## GIVEN RECORDS
+ + + + +
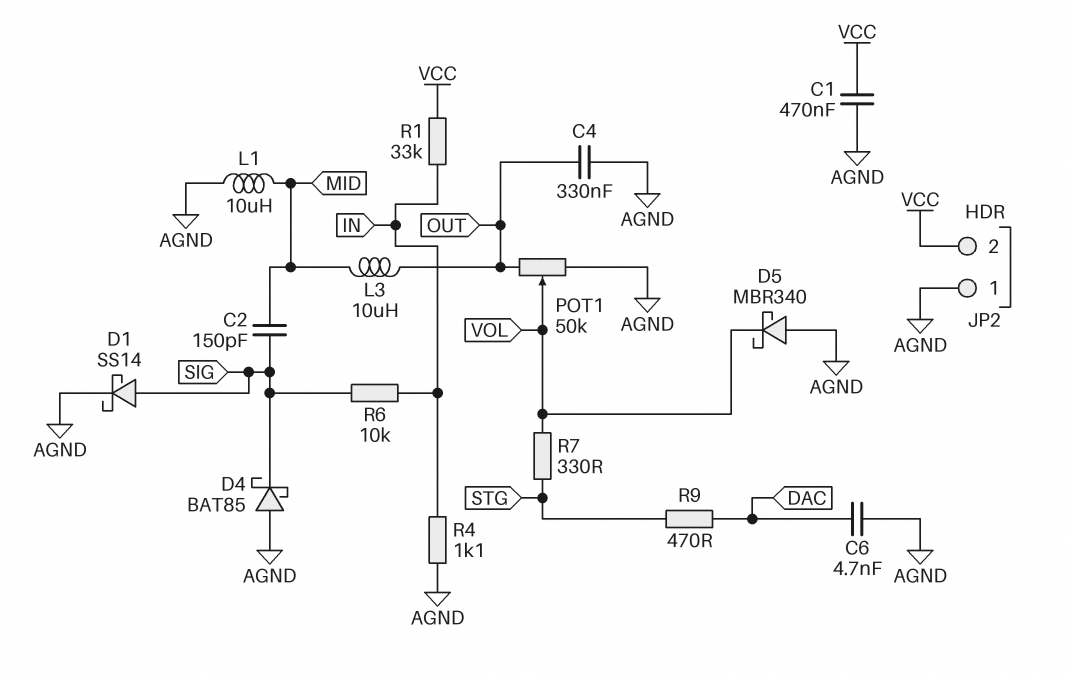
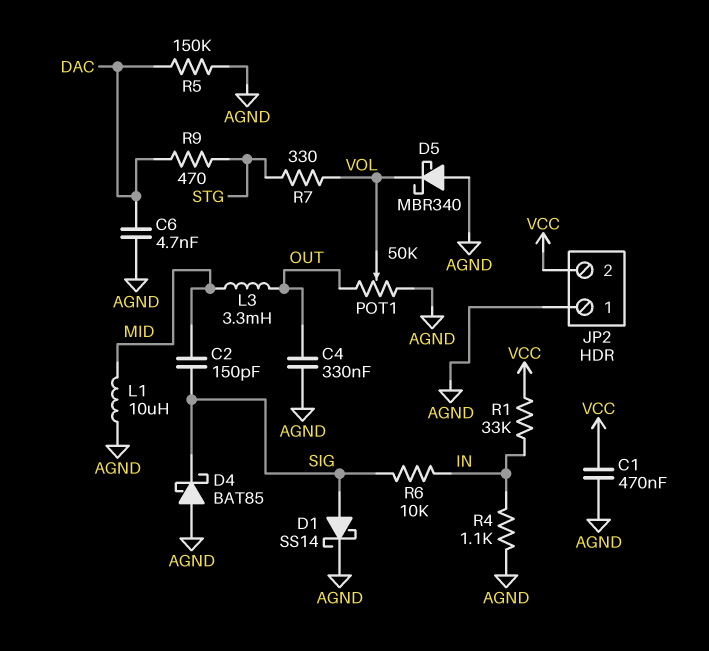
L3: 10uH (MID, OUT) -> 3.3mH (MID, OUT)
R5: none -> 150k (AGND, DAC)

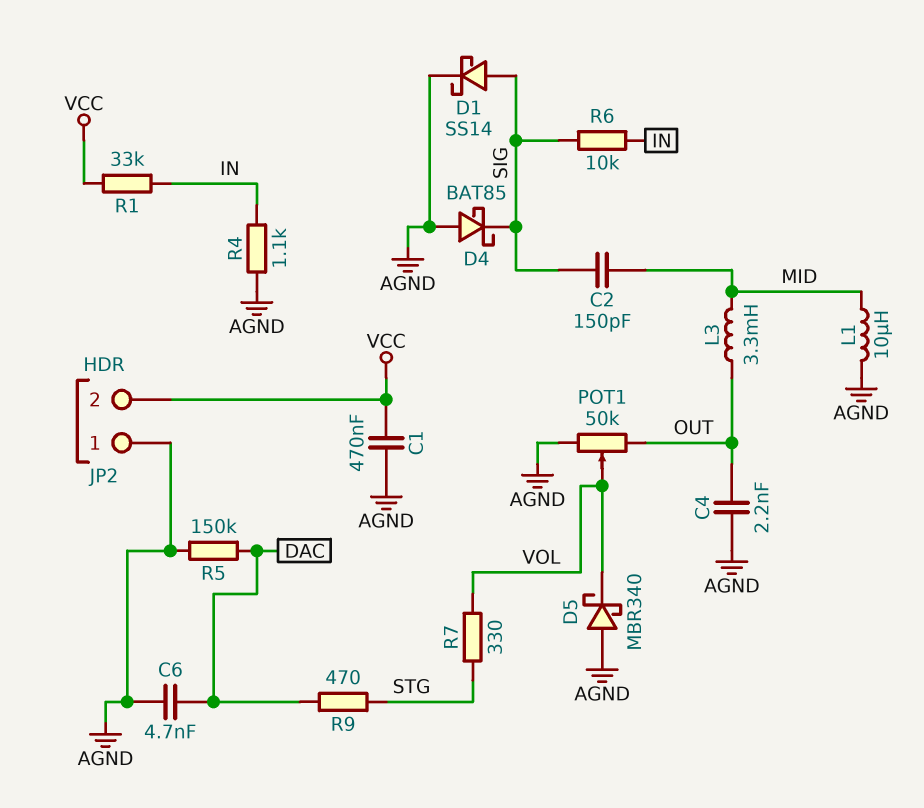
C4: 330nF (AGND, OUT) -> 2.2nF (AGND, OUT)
+ + + + +
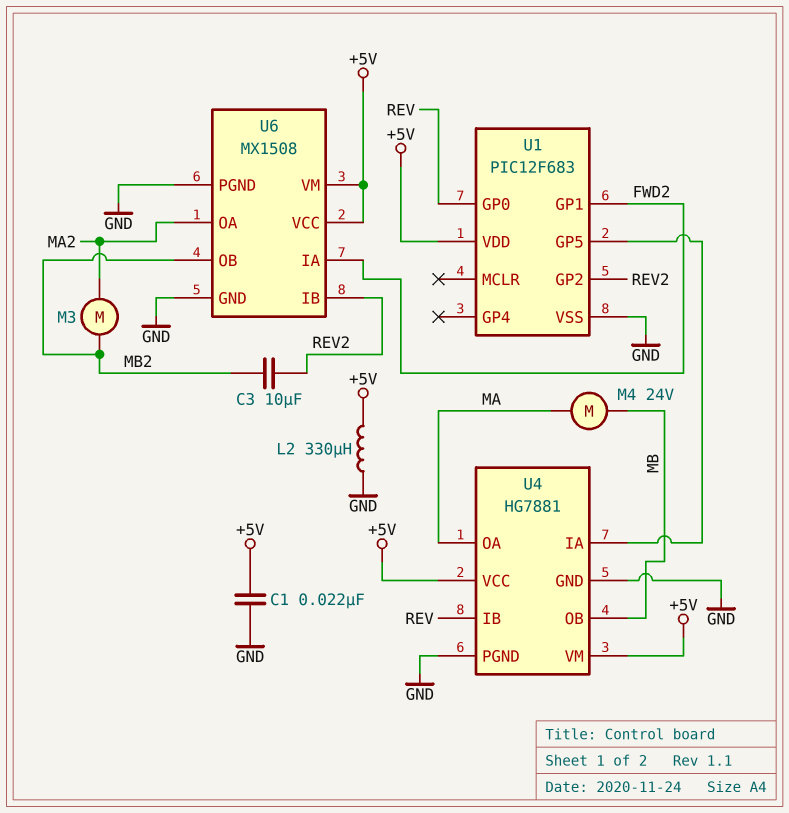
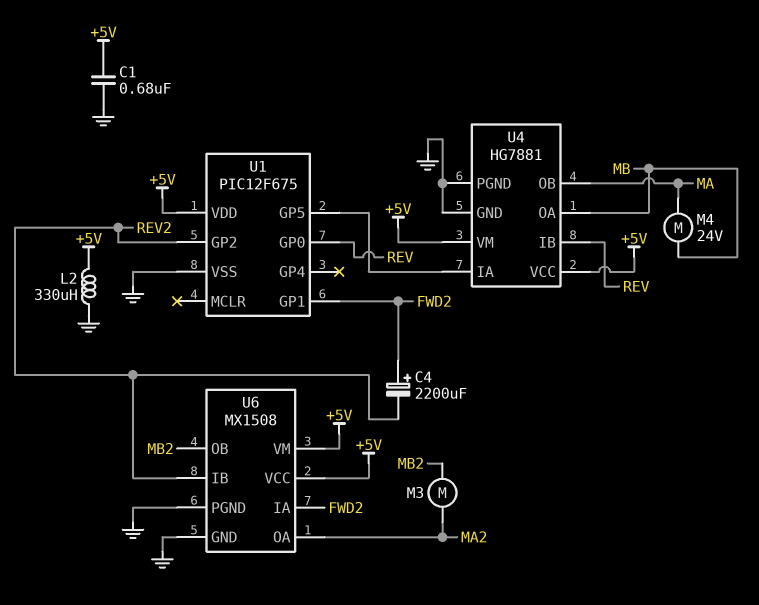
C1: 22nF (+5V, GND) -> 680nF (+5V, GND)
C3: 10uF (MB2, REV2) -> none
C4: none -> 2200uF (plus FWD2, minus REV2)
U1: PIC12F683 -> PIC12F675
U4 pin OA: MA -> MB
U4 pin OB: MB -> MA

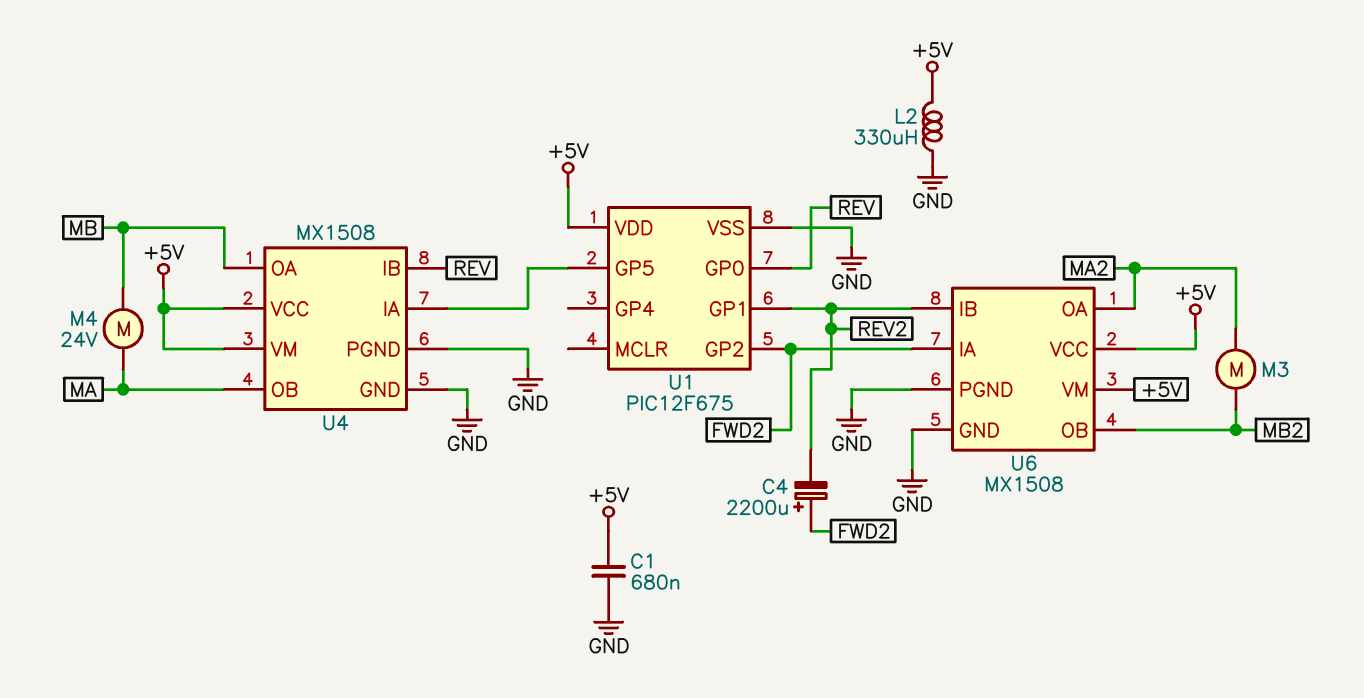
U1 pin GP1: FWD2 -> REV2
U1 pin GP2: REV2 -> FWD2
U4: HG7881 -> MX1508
+ + + + +
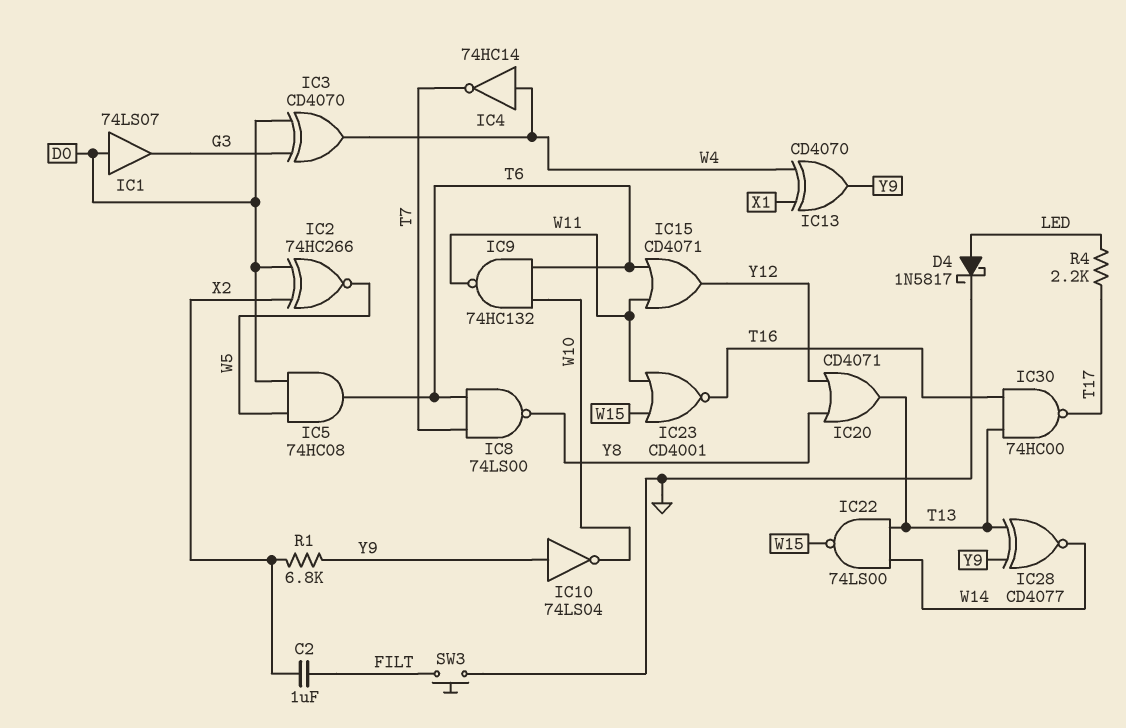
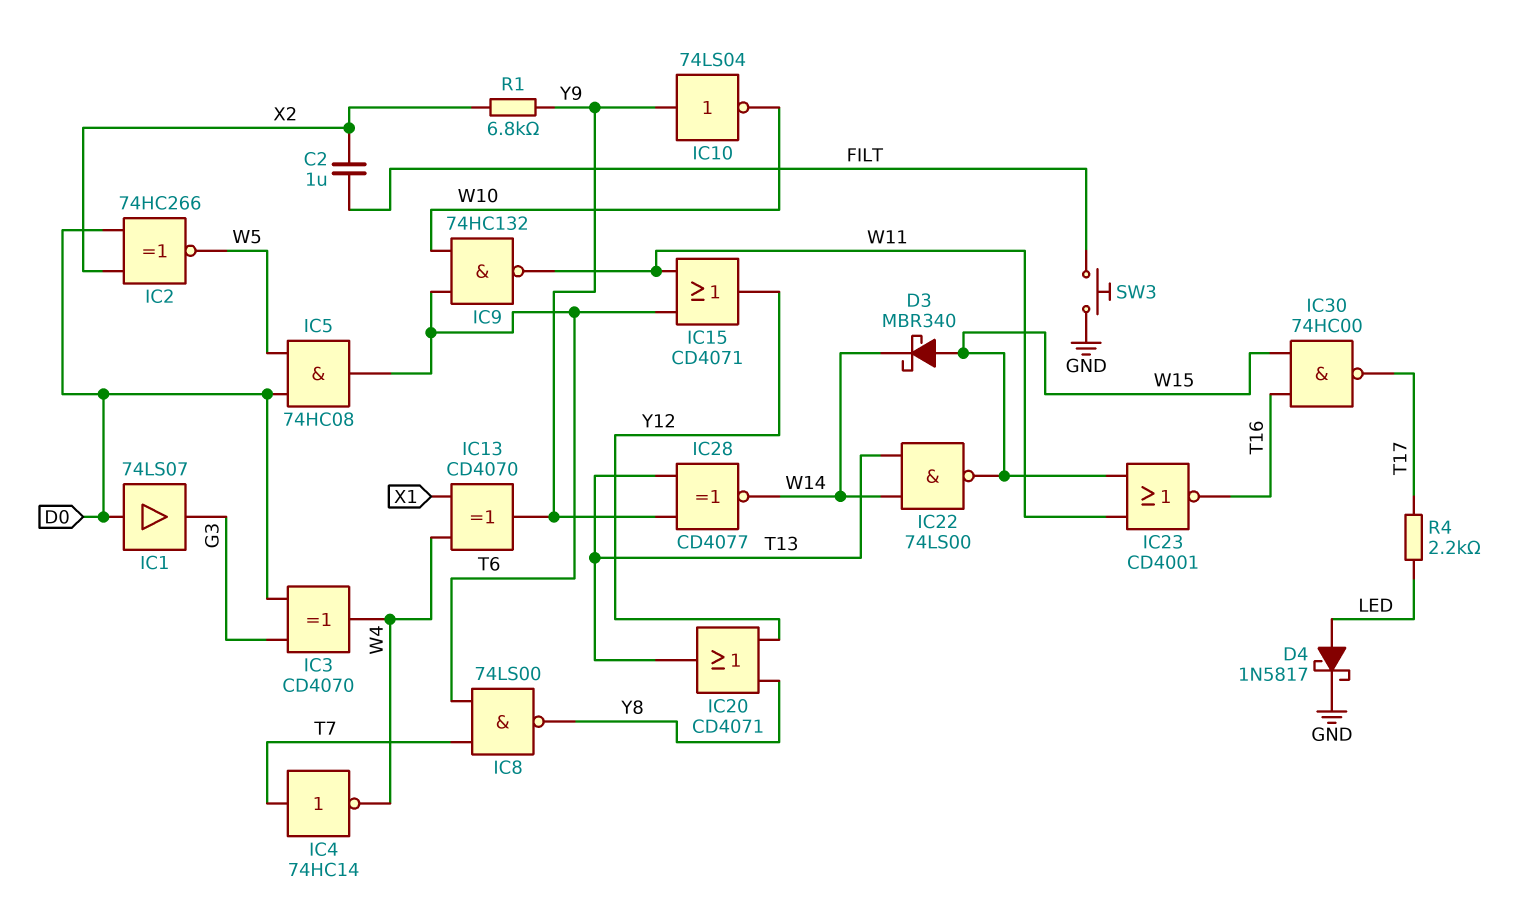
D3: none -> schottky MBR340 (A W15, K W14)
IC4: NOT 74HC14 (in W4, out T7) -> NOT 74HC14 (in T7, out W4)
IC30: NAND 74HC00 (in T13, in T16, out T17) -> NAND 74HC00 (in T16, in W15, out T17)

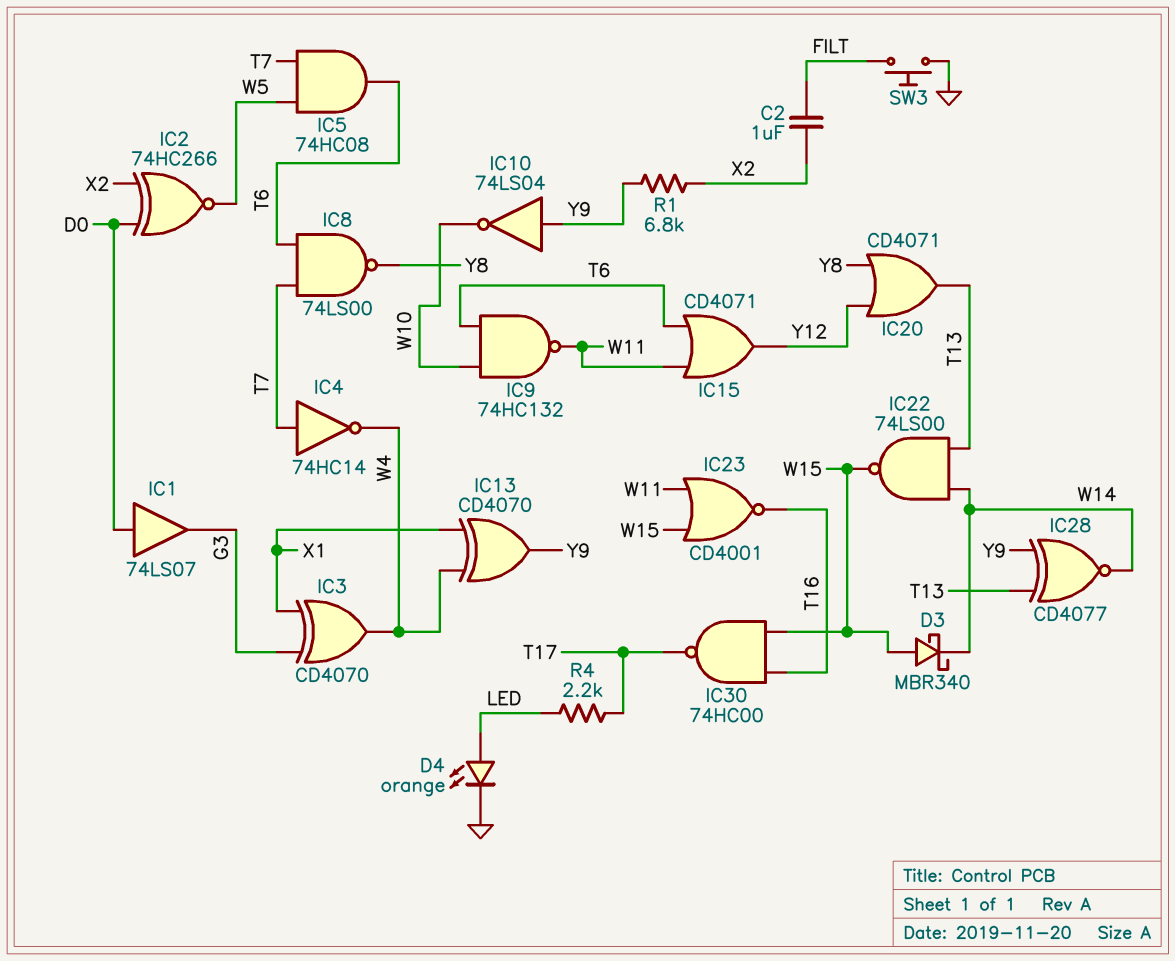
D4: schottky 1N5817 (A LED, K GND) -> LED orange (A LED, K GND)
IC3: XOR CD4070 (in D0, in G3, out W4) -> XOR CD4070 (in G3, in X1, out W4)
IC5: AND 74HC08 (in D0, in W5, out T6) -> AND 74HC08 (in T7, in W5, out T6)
+ + + + +
## WORK ITEM
Write out word for word the lines of the listing above from the line with "L3: 10uH (MID, OUT) -> 3.3mH (MID, OUT)" to the line with "C4: 330nF (AGND, OUT) -> 2.2nF (AGND, OUT)", taking in both of those lines but no pictures.

## RESULT OF THE TASK
L3: 10uH (MID, OUT) -> 3.3mH (MID, OUT)
R5: none -> 150k (AGND, DAC)

C4: 330nF (AGND, OUT) -> 2.2nF (AGND, OUT)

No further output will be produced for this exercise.